═══ Given data ═══

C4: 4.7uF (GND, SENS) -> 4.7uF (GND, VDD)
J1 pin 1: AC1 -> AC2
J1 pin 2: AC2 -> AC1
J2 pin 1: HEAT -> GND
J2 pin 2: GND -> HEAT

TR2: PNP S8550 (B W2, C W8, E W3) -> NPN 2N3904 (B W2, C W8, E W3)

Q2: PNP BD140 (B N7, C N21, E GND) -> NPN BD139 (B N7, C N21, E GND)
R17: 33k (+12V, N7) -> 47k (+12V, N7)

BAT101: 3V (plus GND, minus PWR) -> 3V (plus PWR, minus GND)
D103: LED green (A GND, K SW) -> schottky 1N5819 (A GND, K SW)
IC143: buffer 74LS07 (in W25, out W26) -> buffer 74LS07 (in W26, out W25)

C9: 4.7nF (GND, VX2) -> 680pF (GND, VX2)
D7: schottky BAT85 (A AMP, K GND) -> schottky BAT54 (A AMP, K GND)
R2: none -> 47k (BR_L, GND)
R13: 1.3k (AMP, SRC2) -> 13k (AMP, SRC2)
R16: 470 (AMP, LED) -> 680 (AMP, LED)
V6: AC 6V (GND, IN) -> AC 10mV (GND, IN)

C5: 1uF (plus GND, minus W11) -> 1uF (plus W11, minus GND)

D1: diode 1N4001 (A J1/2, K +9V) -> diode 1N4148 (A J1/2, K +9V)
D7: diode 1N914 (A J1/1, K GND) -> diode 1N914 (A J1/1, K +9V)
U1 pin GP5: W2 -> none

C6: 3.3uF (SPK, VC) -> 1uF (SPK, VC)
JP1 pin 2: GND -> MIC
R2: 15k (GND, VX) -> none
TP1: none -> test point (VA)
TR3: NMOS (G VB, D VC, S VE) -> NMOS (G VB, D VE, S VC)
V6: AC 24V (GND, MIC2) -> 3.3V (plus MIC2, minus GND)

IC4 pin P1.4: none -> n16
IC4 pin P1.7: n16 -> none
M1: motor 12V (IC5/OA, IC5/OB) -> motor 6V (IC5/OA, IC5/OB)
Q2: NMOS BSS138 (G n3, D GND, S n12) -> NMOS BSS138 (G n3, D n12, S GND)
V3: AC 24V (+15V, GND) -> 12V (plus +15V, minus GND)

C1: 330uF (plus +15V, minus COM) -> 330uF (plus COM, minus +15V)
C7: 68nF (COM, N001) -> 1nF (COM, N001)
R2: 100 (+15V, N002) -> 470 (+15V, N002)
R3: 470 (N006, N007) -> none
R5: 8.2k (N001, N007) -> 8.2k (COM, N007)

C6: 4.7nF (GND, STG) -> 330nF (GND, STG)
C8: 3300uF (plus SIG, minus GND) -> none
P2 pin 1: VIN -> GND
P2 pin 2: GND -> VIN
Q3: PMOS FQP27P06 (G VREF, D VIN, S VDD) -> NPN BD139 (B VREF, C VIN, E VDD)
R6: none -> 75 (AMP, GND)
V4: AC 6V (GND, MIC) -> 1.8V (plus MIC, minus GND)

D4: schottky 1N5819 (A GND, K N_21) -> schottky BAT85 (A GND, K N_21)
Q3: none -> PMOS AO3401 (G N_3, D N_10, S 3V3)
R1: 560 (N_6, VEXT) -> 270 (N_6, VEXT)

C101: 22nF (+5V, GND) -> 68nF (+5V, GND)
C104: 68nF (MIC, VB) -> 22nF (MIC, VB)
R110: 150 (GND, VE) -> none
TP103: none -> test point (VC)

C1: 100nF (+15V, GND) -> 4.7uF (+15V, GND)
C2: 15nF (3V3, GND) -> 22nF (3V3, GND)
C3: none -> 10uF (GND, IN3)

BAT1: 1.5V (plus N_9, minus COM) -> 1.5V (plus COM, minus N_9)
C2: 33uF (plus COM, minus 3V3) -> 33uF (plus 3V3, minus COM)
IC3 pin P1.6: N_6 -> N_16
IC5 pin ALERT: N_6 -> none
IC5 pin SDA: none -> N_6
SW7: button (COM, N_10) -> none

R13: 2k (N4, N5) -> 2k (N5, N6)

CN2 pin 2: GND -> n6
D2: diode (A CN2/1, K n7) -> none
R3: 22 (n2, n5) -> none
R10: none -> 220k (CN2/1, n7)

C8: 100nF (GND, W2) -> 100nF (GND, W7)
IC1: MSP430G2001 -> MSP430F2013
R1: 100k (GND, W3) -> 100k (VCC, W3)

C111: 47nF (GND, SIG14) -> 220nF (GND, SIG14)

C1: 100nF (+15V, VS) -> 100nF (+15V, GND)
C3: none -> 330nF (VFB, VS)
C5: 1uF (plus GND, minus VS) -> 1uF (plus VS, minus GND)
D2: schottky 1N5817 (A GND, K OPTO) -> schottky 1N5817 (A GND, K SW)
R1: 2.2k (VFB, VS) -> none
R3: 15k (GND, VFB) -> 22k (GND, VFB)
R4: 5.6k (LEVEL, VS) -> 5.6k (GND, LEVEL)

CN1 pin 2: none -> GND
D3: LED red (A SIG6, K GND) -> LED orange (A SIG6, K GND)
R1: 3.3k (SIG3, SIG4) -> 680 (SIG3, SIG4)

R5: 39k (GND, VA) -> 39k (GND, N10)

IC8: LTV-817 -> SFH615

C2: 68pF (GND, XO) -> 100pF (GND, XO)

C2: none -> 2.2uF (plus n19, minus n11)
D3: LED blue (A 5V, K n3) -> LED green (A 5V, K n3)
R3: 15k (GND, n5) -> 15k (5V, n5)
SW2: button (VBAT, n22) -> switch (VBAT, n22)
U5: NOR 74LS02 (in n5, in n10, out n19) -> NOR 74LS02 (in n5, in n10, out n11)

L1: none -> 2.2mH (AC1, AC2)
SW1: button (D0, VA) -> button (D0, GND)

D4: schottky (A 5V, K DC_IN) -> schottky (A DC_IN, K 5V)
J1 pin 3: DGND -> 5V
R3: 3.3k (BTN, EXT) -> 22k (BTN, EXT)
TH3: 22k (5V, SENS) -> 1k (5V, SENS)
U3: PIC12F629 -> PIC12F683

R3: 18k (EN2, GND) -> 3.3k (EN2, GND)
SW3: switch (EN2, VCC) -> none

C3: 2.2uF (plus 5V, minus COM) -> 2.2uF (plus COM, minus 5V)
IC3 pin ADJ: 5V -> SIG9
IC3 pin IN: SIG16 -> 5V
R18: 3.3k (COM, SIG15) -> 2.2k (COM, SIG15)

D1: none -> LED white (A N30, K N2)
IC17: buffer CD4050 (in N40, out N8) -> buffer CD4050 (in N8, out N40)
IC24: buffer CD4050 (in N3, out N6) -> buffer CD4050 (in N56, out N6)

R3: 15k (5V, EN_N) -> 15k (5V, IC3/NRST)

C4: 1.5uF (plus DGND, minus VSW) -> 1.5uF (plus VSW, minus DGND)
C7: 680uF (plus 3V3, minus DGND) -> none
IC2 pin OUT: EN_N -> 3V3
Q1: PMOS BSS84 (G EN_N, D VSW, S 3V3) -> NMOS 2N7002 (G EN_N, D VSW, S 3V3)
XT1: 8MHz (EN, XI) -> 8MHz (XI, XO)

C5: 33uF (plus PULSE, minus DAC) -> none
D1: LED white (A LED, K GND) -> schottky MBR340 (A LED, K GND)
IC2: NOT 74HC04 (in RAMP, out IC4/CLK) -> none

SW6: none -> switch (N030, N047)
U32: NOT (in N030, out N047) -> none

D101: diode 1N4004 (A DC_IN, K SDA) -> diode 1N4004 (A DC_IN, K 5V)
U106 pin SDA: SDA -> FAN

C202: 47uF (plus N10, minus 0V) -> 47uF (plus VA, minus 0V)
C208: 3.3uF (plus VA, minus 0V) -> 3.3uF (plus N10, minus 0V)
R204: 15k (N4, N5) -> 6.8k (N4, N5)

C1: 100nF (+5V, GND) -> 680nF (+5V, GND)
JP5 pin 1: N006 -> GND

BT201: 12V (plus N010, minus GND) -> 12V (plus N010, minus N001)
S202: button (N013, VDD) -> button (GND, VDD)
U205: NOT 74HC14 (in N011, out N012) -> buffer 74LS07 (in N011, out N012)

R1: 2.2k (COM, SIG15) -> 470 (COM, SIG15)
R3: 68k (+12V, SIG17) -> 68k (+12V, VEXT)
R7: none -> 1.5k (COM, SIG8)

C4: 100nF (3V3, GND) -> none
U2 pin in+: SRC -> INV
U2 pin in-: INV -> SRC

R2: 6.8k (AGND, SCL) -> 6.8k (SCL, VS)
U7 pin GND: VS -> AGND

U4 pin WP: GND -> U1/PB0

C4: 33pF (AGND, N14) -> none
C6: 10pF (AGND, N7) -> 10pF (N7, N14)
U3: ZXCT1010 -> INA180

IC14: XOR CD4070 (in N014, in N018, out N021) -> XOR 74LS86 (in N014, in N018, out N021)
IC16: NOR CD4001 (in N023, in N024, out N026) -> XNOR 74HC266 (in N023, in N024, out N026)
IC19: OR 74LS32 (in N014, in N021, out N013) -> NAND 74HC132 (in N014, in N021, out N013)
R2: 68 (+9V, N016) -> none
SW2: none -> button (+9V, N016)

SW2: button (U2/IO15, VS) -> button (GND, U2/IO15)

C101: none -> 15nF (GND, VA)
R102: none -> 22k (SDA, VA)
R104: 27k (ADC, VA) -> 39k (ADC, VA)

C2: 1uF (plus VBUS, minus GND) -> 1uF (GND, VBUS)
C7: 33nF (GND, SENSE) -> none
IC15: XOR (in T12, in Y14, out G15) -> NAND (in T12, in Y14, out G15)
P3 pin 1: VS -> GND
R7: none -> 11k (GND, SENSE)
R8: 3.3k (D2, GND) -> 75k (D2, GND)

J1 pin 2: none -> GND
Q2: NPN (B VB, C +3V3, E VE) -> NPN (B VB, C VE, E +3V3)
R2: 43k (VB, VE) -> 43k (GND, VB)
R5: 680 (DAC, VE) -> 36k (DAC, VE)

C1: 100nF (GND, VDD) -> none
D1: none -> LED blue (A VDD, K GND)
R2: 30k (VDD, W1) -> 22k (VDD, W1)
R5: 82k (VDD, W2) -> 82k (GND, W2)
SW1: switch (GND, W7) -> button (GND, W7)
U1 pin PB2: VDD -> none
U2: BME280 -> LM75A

═══

Please copy, exactly and with nothing else, the lines above beginning at the line that has "R2: 15k (GND, VX) -> none" and ending with the line that has "C111: 47nF (GND, SIG14) -> 220nF (GND, SIG14)".

R2: 15k (GND, VX) -> none
TP1: none -> test point (VA)
TR3: NMOS (G VB, D VC, S VE) -> NMOS (G VB, D VE, S VC)
V6: AC 24V (GND, MIC2) -> 3.3V (plus MIC2, minus GND)

IC4 pin P1.4: none -> n16
IC4 pin P1.7: n16 -> none
M1: motor 12V (IC5/OA, IC5/OB) -> motor 6V (IC5/OA, IC5/OB)
Q2: NMOS BSS138 (G n3, D GND, S n12) -> NMOS BSS138 (G n3, D n12, S GND)
V3: AC 24V (+15V, GND) -> 12V (plus +15V, minus GND)

C1: 330uF (plus +15V, minus COM) -> 330uF (plus COM, minus +15V)
C7: 68nF (COM, N001) -> 1nF (COM, N001)
R2: 100 (+15V, N002) -> 470 (+15V, N002)
R3: 470 (N006, N007) -> none
R5: 8.2k (N001, N007) -> 8.2k (COM, N007)

C6: 4.7nF (GND, STG) -> 330nF (GND, STG)
C8: 3300uF (plus SIG, minus GND) -> none
P2 pin 1: VIN -> GND
P2 pin 2: GND -> VIN
Q3: PMOS FQP27P06 (G VREF, D VIN, S VDD) -> NPN BD139 (B VREF, C VIN, E VDD)
R6: none -> 75 (AMP, GND)
V4: AC 6V (GND, MIC) -> 1.8V (plus MIC, minus GND)

D4: schottky 1N5819 (A GND, K N_21) -> schottky BAT85 (A GND, K N_21)
Q3: none -> PMOS AO3401 (G N_3, D N_10, S 3V3)
R1: 560 (N_6, VEXT) -> 270 (N_6, VEXT)

C101: 22nF (+5V, GND) -> 68nF (+5V, GND)
C104: 68nF (MIC, VB) -> 22nF (MIC, VB)
R110: 150 (GND, VE) -> none
TP103: none -> test point (VC)

C1: 100nF (+15V, GND) -> 4.7uF (+15V, GND)
C2: 15nF (3V3, GND) -> 22nF (3V3, GND)
C3: none -> 10uF (GND, IN3)

BAT1: 1.5V (plus N_9, minus COM) -> 1.5V (plus COM, minus N_9)
C2: 33uF (plus COM, minus 3V3) -> 33uF (plus 3V3, minus COM)
IC3 pin P1.6: N_6 -> N_16
IC5 pin ALERT: N_6 -> none
IC5 pin SDA: none -> N_6
SW7: button (COM, N_10) -> none

R13: 2k (N4, N5) -> 2k (N5, N6)

CN2 pin 2: GND -> n6
D2: diode (A CN2/1, K n7) -> none
R3: 22 (n2, n5) -> none
R10: none -> 220k (CN2/1, n7)

C8: 100nF (GND, W2) -> 100nF (GND, W7)
IC1: MSP430G2001 -> MSP430F2013
R1: 100k (GND, W3) -> 100k (VCC, W3)

C111: 47nF (GND, SIG14) -> 220nF (GND, SIG14)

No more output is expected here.